The data that follows is to be given again, exactly as written.

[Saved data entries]
******
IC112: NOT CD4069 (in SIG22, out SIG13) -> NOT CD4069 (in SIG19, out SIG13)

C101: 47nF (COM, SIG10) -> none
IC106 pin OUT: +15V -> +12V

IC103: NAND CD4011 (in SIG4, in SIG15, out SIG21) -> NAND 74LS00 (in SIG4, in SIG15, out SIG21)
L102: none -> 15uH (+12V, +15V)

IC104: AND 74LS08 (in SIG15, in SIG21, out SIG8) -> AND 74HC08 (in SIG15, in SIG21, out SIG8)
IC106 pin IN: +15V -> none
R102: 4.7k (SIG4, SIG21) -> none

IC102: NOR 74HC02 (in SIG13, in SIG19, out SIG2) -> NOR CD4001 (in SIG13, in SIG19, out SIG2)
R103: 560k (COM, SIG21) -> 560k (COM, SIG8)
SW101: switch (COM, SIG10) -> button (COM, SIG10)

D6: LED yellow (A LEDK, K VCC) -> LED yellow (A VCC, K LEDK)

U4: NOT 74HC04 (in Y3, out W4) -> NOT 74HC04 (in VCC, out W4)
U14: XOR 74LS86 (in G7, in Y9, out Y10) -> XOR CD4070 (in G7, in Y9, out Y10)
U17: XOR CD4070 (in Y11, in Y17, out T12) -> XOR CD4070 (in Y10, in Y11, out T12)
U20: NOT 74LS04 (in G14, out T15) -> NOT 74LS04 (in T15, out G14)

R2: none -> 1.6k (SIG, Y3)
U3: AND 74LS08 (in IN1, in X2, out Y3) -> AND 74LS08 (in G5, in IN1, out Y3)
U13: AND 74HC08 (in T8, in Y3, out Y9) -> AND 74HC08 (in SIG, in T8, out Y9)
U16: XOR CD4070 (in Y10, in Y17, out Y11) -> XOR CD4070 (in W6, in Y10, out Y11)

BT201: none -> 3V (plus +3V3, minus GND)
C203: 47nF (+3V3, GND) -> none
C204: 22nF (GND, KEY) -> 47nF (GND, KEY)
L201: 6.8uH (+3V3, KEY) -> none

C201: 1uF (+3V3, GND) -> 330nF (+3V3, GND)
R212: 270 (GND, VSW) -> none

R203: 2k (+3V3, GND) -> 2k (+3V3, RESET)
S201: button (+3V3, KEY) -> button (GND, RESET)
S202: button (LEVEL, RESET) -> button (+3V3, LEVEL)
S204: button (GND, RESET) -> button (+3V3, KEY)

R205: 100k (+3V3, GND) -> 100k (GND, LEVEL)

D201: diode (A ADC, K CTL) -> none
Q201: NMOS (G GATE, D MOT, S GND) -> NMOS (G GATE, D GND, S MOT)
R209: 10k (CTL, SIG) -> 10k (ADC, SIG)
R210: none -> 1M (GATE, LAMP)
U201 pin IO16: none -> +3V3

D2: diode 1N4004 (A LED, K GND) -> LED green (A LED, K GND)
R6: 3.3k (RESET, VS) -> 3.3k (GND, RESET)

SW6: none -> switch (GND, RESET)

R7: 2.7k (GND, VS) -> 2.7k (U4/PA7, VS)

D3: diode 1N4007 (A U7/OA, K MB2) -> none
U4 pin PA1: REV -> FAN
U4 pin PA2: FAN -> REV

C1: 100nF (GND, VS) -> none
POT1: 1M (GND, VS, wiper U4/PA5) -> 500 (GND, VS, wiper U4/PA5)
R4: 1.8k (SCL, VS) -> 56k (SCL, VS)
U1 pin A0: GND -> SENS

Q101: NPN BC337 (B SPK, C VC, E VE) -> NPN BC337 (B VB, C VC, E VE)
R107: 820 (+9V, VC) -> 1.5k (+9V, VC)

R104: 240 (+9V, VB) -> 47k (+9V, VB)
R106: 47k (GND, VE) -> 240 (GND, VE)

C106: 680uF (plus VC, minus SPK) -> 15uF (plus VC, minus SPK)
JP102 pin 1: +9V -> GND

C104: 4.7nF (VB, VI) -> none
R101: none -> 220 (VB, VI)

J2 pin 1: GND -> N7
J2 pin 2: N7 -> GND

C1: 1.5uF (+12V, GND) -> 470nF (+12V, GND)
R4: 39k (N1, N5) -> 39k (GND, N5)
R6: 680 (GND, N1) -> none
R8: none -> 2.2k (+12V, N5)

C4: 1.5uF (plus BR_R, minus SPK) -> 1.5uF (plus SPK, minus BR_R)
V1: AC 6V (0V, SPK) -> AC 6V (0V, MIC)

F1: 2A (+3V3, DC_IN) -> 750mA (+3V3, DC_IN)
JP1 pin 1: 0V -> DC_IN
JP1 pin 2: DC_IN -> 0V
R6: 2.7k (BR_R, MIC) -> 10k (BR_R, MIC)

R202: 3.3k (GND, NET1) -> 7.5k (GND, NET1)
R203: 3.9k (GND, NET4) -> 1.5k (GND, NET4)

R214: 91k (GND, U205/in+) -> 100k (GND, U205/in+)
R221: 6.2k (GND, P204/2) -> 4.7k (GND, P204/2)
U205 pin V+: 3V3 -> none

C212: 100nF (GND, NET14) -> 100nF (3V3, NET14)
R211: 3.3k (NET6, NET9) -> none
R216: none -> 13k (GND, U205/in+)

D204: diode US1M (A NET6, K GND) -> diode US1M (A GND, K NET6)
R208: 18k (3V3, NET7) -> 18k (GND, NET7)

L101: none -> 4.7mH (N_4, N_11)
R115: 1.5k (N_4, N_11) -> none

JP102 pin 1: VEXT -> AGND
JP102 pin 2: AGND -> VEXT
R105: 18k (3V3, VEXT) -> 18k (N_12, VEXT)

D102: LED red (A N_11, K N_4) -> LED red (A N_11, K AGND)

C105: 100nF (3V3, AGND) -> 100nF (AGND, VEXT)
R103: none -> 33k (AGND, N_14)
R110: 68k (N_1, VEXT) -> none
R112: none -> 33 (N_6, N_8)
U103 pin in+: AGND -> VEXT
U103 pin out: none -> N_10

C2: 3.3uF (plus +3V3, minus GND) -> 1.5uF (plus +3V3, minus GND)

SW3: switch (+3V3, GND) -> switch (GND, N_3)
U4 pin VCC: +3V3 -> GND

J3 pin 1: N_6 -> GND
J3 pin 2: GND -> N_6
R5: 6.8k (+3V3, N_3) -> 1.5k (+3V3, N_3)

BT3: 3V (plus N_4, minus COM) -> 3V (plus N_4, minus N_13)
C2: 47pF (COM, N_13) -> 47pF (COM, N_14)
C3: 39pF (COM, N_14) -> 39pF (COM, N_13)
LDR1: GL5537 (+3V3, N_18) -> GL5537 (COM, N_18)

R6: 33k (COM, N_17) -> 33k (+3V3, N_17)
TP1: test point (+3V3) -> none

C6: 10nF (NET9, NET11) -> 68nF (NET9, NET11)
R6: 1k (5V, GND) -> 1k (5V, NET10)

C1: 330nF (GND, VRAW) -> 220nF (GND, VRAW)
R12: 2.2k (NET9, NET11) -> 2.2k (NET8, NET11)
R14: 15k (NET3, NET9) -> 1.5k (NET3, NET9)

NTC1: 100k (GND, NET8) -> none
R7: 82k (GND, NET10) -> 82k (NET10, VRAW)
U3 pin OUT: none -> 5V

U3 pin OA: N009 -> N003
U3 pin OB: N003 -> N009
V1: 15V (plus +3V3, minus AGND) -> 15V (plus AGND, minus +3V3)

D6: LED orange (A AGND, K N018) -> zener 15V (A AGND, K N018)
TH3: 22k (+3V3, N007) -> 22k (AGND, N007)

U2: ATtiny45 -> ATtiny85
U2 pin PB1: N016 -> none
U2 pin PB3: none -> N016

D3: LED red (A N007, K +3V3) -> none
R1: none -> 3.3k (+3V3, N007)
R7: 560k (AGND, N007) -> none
******
Exercise answer:
IC112: NOT CD4069 (in SIG22, out SIG13) -> NOT CD4069 (in SIG19, out SIG13)

C101: 47nF (COM, SIG10) -> none
IC106 pin OUT: +15V -> +12V

IC103: NAND CD4011 (in SIG4, in SIG15, out SIG21) -> NAND 74LS00 (in SIG4, in SIG15, out SIG21)
L102: none -> 15uH (+12V, +15V)

IC104: AND 74LS08 (in SIG15, in SIG21, out SIG8) -> AND 74HC08 (in SIG15, in SIG21, out SIG8)
IC106 pin IN: +15V -> none
R102: 4.7k (SIG4, SIG21) -> none

IC102: NOR 74HC02 (in SIG13, in SIG19, out SIG2) -> NOR CD4001 (in SIG13, in SIG19, out SIG2)
R103: 560k (COM, SIG21) -> 560k (COM, SIG8)
SW101: switch (COM, SIG10) -> button (COM, SIG10)

D6: LED yellow (A LEDK, K VCC) -> LED yellow (A VCC, K LEDK)

U4: NOT 74HC04 (in Y3, out W4) -> NOT 74HC04 (in VCC, out W4)
U14: XOR 74LS86 (in G7, in Y9, out Y10) -> XOR CD4070 (in G7, in Y9, out Y10)
U17: XOR CD4070 (in Y11, in Y17, out T12) -> XOR CD4070 (in Y10, in Y11, out T12)
U20: NOT 74LS04 (in G14, out T15) -> NOT 74LS04 (in T15, out G14)

R2: none -> 1.6k (SIG, Y3)
U3: AND 74LS08 (in IN1, in X2, out Y3) -> AND 74LS08 (in G5, in IN1, out Y3)
U13: AND 74HC08 (in T8, in Y3, out Y9) -> AND 74HC08 (in SIG, in T8, out Y9)
U16: XOR CD4070 (in Y10, in Y17, out Y11) -> XOR CD4070 (in W6, in Y10, out Y11)

BT201: none -> 3V (plus +3V3, minus GND)
C203: 47nF (+3V3, GND) -> none
C204: 22nF (GND, KEY) -> 47nF (GND, KEY)
L201: 6.8uH (+3V3, KEY) -> none

C201: 1uF (+3V3, GND) -> 330nF (+3V3, GND)
R212: 270 (GND, VSW) -> none

R203: 2k (+3V3, GND) -> 2k (+3V3, RESET)
S201: button (+3V3, KEY) -> button (GND, RESET)
S202: button (LEVEL, RESET) -> button (+3V3, LEVEL)
S204: button (GND, RESET) -> button (+3V3, KEY)

R205: 100k (+3V3, GND) -> 100k (GND, LEVEL)

D201: diode (A ADC, K CTL) -> none
Q201: NMOS (G GATE, D MOT, S GND) -> NMOS (G GATE, D GND, S MOT)
R209: 10k (CTL, SIG) -> 10k (ADC, SIG)
R210: none -> 1M (GATE, LAMP)
U201 pin IO16: none -> +3V3

D2: diode 1N4004 (A LED, K GND) -> LED green (A LED, K GND)
R6: 3.3k (RESET, VS) -> 3.3k (GND, RESET)

SW6: none -> switch (GND, RESET)

R7: 2.7k (GND, VS) -> 2.7k (U4/PA7, VS)

D3: diode 1N4007 (A U7/OA, K MB2) -> none
U4 pin PA1: REV -> FAN
U4 pin PA2: FAN -> REV

C1: 100nF (GND, VS) -> none
POT1: 1M (GND, VS, wiper U4/PA5) -> 500 (GND, VS, wiper U4/PA5)
R4: 1.8k (SCL, VS) -> 56k (SCL, VS)
U1 pin A0: GND -> SENS

Q101: NPN BC337 (B SPK, C VC, E VE) -> NPN BC337 (B VB, C VC, E VE)
R107: 820 (+9V, VC) -> 1.5k (+9V, VC)

R104: 240 (+9V, VB) -> 47k (+9V, VB)
R106: 47k (GND, VE) -> 240 (GND, VE)

C106: 680uF (plus VC, minus SPK) -> 15uF (plus VC, minus SPK)
JP102 pin 1: +9V -> GND

C104: 4.7nF (VB, VI) -> none
R101: none -> 220 (VB, VI)

J2 pin 1: GND -> N7
J2 pin 2: N7 -> GND

C1: 1.5uF (+12V, GND) -> 470nF (+12V, GND)
R4: 39k (N1, N5) -> 39k (GND, N5)
R6: 680 (GND, N1) -> none
R8: none -> 2.2k (+12V, N5)

C4: 1.5uF (plus BR_R, minus SPK) -> 1.5uF (plus SPK, minus BR_R)
V1: AC 6V (0V, SPK) -> AC 6V (0V, MIC)

F1: 2A (+3V3, DC_IN) -> 750mA (+3V3, DC_IN)
JP1 pin 1: 0V -> DC_IN
JP1 pin 2: DC_IN -> 0V
R6: 2.7k (BR_R, MIC) -> 10k (BR_R, MIC)

R202: 3.3k (GND, NET1) -> 7.5k (GND, NET1)
R203: 3.9k (GND, NET4) -> 1.5k (GND, NET4)

R214: 91k (GND, U205/in+) -> 100k (GND, U205/in+)
R221: 6.2k (GND, P204/2) -> 4.7k (GND, P204/2)
U205 pin V+: 3V3 -> none

C212: 100nF (GND, NET14) -> 100nF (3V3, NET14)
R211: 3.3k (NET6, NET9) -> none
R216: none -> 13k (GND, U205/in+)

D204: diode US1M (A NET6, K GND) -> diode US1M (A GND, K NET6)
R208: 18k (3V3, NET7) -> 18k (GND, NET7)

L101: none -> 4.7mH (N_4, N_11)
R115: 1.5k (N_4, N_11) -> none

JP102 pin 1: VEXT -> AGND
JP102 pin 2: AGND -> VEXT
R105: 18k (3V3, VEXT) -> 18k (N_12, VEXT)

D102: LED red (A N_11, K N_4) -> LED red (A N_11, K AGND)

C105: 100nF (3V3, AGND) -> 100nF (AGND, VEXT)
R103: none -> 33k (AGND, N_14)
R110: 68k (N_1, VEXT) -> none
R112: none -> 33 (N_6, N_8)
U103 pin in+: AGND -> VEXT
U103 pin out: none -> N_10

C2: 3.3uF (plus +3V3, minus GND) -> 1.5uF (plus +3V3, minus GND)

SW3: switch (+3V3, GND) -> switch (GND, N_3)
U4 pin VCC: +3V3 -> GND

J3 pin 1: N_6 -> GND
J3 pin 2: GND -> N_6
R5: 6.8k (+3V3, N_3) -> 1.5k (+3V3, N_3)

BT3: 3V (plus N_4, minus COM) -> 3V (plus N_4, minus N_13)
C2: 47pF (COM, N_13) -> 47pF (COM, N_14)
C3: 39pF (COM, N_14) -> 39pF (COM, N_13)
LDR1: GL5537 (+3V3, N_18) -> GL5537 (COM, N_18)

R6: 33k (COM, N_17) -> 33k (+3V3, N_17)
TP1: test point (+3V3) -> none

C6: 10nF (NET9, NET11) -> 68nF (NET9, NET11)
R6: 1k (5V, GND) -> 1k (5V, NET10)

C1: 330nF (GND, VRAW) -> 220nF (GND, VRAW)
R12: 2.2k (NET9, NET11) -> 2.2k (NET8, NET11)
R14: 15k (NET3, NET9) -> 1.5k (NET3, NET9)

NTC1: 100k (GND, NET8) -> none
R7: 82k (GND, NET10) -> 82k (NET10, VRAW)
U3 pin OUT: none -> 5V

U3 pin OA: N009 -> N003
U3 pin OB: N003 -> N009
V1: 15V (plus +3V3, minus AGND) -> 15V (plus AGND, minus +3V3)

D6: LED orange (A AGND, K N018) -> zener 15V (A AGND, K N018)
TH3: 22k (+3V3, N007) -> 22k (AGND, N007)

U2: ATtiny45 -> ATtiny85
U2 pin PB1: N016 -> none
U2 pin PB3: none -> N016

D3: LED red (A N007, K +3V3) -> none
R1: none -> 3.3k (+3V3, N007)
R7: 560k (AGND, N007) -> none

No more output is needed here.